— What you need to do —
Write the listing out once more, identical to the original but without pictures.

— Collected material —
--- --- ---

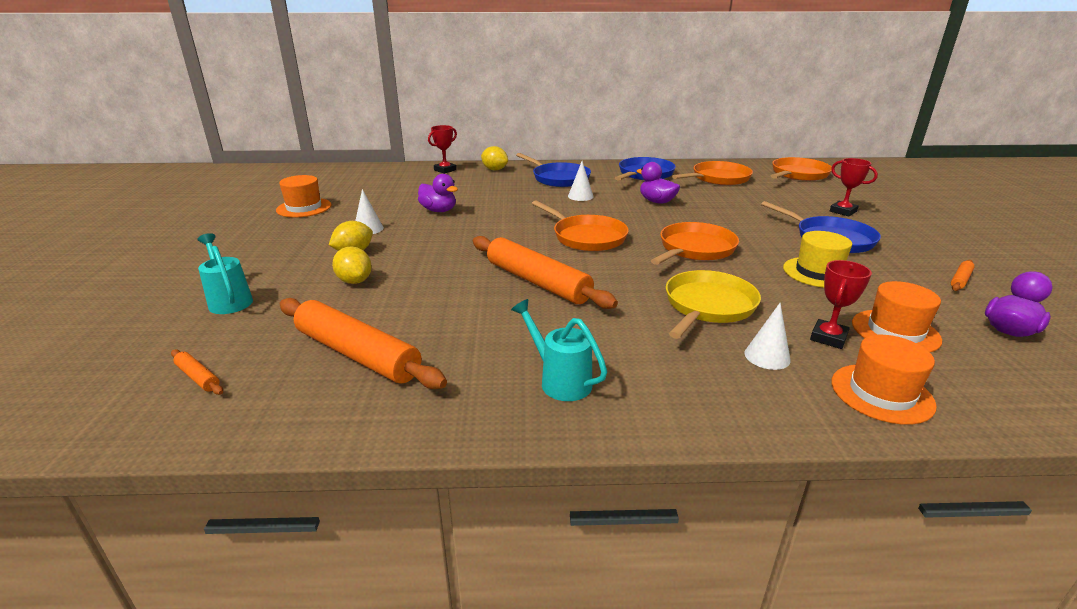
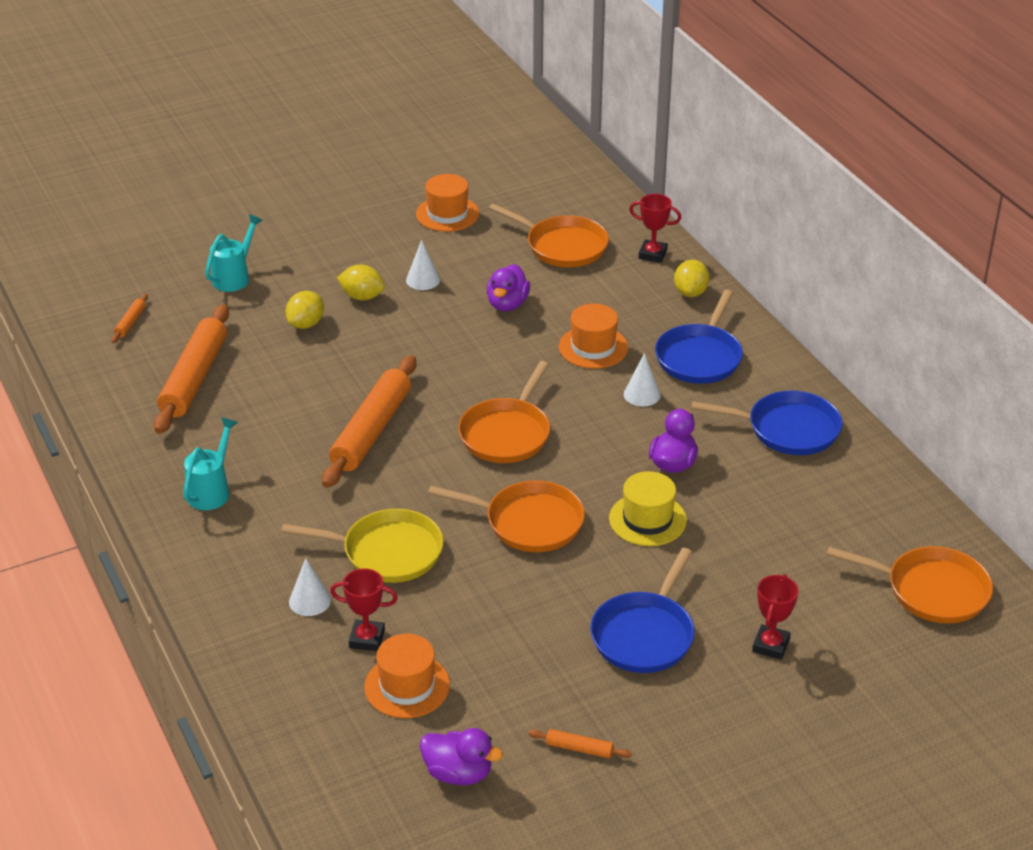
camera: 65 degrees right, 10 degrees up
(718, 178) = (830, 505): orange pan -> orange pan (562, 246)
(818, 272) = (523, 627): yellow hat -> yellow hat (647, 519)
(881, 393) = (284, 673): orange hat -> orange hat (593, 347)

--- --- ---

— Written solution —
camera: 65 degrees right, 10 degrees up
(718, 178) = (830, 505): orange pan -> orange pan (562, 246)
(818, 272) = (523, 627): yellow hat -> yellow hat (647, 519)
(881, 393) = (284, 673): orange hat -> orange hat (593, 347)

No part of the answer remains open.